» WHAT THIS TASK INVOLVES: Copy the records below word for word, from the very first line down through the line containing "27: (188, 493)", including both of those lines.

(Rows from a dataset)
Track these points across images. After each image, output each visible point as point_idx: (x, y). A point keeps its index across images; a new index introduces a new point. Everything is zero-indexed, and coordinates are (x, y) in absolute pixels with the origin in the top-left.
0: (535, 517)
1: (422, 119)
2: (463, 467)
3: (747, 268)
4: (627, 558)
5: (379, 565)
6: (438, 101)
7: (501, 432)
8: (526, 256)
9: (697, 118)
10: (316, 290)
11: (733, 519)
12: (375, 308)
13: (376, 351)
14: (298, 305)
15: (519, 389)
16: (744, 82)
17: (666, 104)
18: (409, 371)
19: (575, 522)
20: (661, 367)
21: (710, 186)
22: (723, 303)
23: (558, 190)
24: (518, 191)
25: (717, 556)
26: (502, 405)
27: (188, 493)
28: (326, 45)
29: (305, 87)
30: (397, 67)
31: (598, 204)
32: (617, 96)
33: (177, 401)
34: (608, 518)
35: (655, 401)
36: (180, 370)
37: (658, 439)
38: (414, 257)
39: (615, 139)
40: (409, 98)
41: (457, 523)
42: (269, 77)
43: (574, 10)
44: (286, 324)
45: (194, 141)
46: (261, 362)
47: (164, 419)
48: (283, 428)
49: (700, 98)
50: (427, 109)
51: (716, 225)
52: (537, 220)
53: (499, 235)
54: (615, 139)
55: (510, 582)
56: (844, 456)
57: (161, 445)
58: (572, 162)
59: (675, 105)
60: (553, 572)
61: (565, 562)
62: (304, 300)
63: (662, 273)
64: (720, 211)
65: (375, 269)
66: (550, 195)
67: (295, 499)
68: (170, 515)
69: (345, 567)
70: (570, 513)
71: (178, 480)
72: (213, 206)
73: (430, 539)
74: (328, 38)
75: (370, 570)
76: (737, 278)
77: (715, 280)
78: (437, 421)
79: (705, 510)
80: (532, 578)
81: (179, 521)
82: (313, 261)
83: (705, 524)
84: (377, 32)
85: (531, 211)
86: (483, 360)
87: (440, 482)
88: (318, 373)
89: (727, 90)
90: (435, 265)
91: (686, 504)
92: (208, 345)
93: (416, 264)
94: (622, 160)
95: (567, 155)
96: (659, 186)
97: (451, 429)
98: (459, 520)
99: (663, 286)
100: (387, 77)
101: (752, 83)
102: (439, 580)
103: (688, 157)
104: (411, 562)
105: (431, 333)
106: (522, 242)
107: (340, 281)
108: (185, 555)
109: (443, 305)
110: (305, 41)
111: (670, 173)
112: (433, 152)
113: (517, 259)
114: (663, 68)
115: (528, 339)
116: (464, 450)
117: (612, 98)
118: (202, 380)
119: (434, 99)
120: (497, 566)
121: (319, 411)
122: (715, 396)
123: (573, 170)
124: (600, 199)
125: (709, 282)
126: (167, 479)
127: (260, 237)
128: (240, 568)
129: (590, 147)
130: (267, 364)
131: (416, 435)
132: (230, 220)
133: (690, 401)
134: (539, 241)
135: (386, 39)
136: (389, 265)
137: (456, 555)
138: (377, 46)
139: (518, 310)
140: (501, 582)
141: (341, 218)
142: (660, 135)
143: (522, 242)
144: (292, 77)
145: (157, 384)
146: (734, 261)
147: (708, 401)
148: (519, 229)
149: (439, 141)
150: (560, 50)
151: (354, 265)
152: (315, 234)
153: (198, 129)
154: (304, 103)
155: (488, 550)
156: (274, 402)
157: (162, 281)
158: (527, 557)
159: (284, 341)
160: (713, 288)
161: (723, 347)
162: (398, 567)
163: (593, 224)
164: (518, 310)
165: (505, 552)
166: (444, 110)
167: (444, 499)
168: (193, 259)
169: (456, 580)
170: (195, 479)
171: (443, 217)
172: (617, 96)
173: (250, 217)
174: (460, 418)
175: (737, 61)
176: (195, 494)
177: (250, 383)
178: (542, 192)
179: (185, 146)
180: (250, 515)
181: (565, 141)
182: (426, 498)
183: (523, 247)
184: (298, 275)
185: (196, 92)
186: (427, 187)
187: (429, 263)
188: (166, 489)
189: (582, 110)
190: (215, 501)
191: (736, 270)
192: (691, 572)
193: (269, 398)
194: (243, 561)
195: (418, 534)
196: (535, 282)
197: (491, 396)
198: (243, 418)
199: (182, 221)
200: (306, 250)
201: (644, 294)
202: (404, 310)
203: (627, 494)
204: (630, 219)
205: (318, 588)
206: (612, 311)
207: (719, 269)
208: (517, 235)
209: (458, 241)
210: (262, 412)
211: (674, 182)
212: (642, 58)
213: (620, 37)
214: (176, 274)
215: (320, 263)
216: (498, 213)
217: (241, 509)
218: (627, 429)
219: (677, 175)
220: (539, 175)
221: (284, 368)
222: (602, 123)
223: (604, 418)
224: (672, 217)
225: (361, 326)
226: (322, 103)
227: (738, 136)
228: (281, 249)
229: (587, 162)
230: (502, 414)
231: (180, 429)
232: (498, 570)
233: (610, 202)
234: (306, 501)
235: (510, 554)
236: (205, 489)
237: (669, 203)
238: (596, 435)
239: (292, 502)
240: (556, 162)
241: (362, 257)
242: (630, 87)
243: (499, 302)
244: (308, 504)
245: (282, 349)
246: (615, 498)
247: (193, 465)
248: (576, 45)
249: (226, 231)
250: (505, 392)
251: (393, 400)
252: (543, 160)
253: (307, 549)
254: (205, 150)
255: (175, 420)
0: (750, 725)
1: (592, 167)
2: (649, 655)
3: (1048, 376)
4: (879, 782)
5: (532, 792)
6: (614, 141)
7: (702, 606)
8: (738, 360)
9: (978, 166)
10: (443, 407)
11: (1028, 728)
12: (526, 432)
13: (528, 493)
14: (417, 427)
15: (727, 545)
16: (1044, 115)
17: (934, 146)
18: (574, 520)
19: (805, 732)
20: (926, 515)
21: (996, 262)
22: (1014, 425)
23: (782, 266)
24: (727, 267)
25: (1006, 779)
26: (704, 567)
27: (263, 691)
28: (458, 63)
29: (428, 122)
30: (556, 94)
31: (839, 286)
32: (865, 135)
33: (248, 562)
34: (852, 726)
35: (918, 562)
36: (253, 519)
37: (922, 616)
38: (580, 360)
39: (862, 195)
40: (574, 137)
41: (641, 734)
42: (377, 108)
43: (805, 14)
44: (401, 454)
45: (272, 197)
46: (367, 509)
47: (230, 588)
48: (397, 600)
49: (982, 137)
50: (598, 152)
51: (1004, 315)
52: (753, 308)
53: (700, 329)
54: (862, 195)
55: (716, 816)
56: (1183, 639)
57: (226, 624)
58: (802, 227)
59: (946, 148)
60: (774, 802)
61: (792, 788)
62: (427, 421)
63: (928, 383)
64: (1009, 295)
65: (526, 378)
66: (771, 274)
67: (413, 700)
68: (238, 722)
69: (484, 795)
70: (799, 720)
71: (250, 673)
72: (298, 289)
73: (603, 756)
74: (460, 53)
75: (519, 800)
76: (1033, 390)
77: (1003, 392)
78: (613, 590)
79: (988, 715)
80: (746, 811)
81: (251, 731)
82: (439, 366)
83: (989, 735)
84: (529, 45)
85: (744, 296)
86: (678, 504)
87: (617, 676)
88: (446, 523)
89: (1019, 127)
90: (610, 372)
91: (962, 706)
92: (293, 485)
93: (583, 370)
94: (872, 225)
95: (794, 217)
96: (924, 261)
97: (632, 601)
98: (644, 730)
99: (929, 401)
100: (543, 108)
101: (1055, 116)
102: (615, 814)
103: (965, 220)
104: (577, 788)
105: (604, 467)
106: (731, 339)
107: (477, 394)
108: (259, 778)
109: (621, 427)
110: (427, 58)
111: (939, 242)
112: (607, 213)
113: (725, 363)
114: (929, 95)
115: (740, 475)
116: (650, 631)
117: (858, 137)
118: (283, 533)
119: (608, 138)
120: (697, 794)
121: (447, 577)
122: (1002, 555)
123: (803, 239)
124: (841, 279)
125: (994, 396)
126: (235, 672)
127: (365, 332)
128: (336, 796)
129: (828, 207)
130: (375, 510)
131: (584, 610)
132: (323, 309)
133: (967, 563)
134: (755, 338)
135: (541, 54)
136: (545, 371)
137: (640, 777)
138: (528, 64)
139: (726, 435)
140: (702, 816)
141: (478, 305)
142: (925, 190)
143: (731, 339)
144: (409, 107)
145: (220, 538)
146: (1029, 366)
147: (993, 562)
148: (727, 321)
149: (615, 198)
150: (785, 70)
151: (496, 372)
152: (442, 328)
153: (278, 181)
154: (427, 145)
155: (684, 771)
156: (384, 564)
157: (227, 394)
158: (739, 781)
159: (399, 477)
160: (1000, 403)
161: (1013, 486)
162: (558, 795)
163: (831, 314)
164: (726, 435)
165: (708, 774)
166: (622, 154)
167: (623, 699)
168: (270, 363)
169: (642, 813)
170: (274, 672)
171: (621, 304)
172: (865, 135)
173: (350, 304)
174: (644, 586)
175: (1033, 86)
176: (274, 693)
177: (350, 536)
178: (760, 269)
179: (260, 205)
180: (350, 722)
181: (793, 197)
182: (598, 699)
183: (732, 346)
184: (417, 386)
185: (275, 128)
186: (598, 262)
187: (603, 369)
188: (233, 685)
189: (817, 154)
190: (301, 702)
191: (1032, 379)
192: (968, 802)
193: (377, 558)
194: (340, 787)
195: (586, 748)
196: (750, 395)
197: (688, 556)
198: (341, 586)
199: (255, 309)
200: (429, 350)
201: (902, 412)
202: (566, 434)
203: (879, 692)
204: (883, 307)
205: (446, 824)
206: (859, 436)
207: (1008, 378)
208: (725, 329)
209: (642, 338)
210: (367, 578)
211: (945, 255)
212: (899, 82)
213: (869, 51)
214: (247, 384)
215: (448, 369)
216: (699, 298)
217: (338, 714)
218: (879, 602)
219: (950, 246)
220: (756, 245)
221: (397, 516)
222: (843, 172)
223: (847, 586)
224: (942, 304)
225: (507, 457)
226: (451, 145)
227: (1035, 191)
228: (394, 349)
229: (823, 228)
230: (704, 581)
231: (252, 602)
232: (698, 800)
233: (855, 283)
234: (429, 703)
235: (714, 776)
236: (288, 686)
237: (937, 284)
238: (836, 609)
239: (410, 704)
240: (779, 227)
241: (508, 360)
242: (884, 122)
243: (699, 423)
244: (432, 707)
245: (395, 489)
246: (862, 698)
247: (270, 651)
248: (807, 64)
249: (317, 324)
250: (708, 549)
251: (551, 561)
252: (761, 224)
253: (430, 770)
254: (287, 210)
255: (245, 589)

» SOLUTION TO THE PROBLEM:
Track these points across images. After each image, output each visible point as point_idx: (x, y). A point keeps its index across images; a new index introduces a new point. Everything is zero-indexed, and coordinates are (x, y) in absolute pixels with the origin in the top-left.
0: (535, 517)
1: (422, 119)
2: (463, 467)
3: (747, 268)
4: (627, 558)
5: (379, 565)
6: (438, 101)
7: (501, 432)
8: (526, 256)
9: (697, 118)
10: (316, 290)
11: (733, 519)
12: (375, 308)
13: (376, 351)
14: (298, 305)
15: (519, 389)
16: (744, 82)
17: (666, 104)
18: (409, 371)
19: (575, 522)
20: (661, 367)
21: (710, 186)
22: (723, 303)
23: (558, 190)
24: (518, 191)
25: (717, 556)
26: (502, 405)
27: (188, 493)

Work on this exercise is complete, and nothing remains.